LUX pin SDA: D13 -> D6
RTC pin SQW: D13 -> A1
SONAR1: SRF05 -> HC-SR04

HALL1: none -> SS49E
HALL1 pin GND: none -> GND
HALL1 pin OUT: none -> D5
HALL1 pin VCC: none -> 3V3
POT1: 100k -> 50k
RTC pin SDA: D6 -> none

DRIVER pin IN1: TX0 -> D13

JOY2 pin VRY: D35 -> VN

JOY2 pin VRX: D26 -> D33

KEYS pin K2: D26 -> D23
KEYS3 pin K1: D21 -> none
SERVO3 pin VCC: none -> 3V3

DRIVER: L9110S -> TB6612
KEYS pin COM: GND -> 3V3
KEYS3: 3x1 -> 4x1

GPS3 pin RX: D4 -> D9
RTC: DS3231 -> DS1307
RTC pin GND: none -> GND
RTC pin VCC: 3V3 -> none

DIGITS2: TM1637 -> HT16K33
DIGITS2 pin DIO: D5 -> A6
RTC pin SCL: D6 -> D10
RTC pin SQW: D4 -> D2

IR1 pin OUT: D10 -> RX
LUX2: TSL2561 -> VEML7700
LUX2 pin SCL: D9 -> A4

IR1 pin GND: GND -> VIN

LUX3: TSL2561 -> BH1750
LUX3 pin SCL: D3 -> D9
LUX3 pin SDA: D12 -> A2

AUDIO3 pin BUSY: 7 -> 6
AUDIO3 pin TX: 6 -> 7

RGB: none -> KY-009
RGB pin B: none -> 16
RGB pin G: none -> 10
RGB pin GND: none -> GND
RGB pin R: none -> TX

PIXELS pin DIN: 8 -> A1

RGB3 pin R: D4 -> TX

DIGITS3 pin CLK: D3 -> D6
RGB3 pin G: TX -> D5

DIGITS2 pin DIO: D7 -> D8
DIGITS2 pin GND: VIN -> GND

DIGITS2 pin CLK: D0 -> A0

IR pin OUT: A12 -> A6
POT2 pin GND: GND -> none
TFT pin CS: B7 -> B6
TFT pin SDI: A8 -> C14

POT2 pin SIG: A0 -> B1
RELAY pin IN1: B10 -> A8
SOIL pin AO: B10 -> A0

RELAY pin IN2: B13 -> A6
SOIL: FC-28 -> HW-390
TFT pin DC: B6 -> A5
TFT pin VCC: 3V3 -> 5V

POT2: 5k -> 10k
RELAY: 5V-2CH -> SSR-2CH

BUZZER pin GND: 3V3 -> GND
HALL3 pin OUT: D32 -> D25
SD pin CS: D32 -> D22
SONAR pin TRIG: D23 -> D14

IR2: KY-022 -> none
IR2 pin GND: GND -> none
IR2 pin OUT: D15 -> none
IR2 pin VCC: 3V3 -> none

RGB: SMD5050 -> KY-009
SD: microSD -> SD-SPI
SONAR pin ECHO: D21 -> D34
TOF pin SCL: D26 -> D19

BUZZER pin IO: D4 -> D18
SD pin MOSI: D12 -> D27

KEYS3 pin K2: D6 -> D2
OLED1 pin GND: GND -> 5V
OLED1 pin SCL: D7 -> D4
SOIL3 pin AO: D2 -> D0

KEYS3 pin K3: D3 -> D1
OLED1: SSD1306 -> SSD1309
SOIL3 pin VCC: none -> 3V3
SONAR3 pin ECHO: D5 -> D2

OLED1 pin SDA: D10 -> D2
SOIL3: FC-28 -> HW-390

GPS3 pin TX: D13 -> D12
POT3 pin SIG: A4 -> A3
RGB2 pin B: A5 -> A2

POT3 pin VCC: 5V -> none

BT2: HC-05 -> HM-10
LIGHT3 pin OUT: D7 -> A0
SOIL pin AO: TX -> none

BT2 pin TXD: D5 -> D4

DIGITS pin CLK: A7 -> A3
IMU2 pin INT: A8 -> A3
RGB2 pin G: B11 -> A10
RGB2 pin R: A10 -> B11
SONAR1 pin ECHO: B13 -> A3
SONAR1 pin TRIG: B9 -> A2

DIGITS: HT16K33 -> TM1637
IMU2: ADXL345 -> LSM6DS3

--------

WORK REQUEST: Send back exactly the lines of the listing above starting at the one with "RGB3 pin G: TX -> D5" and ending at the one with "SD pin MOSI: D12 -> D27", inclusive, and no others.

RESPONSE:
RGB3 pin G: TX -> D5

DIGITS2 pin DIO: D7 -> D8
DIGITS2 pin GND: VIN -> GND

DIGITS2 pin CLK: D0 -> A0

IR pin OUT: A12 -> A6
POT2 pin GND: GND -> none
TFT pin CS: B7 -> B6
TFT pin SDI: A8 -> C14

POT2 pin SIG: A0 -> B1
RELAY pin IN1: B10 -> A8
SOIL pin AO: B10 -> A0

RELAY pin IN2: B13 -> A6
SOIL: FC-28 -> HW-390
TFT pin DC: B6 -> A5
TFT pin VCC: 3V3 -> 5V

POT2: 5k -> 10k
RELAY: 5V-2CH -> SSR-2CH

BUZZER pin GND: 3V3 -> GND
HALL3 pin OUT: D32 -> D25
SD pin CS: D32 -> D22
SONAR pin TRIG: D23 -> D14

IR2: KY-022 -> none
IR2 pin GND: GND -> none
IR2 pin OUT: D15 -> none
IR2 pin VCC: 3V3 -> none

RGB: SMD5050 -> KY-009
SD: microSD -> SD-SPI
SONAR pin ECHO: D21 -> D34
TOF pin SCL: D26 -> D19

BUZZER pin IO: D4 -> D18
SD pin MOSI: D12 -> D27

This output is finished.